_EXERCISE BRIEF_
Reproduce the data that follows in its entirety, character for character.

INPUT RECORDS start

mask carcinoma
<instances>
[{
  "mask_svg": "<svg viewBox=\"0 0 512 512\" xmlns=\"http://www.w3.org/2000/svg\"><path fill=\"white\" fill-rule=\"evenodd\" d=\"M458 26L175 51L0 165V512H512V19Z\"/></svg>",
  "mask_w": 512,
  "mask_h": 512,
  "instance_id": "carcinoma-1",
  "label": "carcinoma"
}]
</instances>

INPUT RECORDS end

_PROBLEM SOLUTION_
mask carcinoma
<instances>
[{
  "mask_svg": "<svg viewBox=\"0 0 512 512\" xmlns=\"http://www.w3.org/2000/svg\"><path fill=\"white\" fill-rule=\"evenodd\" d=\"M458 26L175 51L0 165V512H512V19Z\"/></svg>",
  "mask_w": 512,
  "mask_h": 512,
  "instance_id": "carcinoma-1",
  "label": "carcinoma"
}]
</instances>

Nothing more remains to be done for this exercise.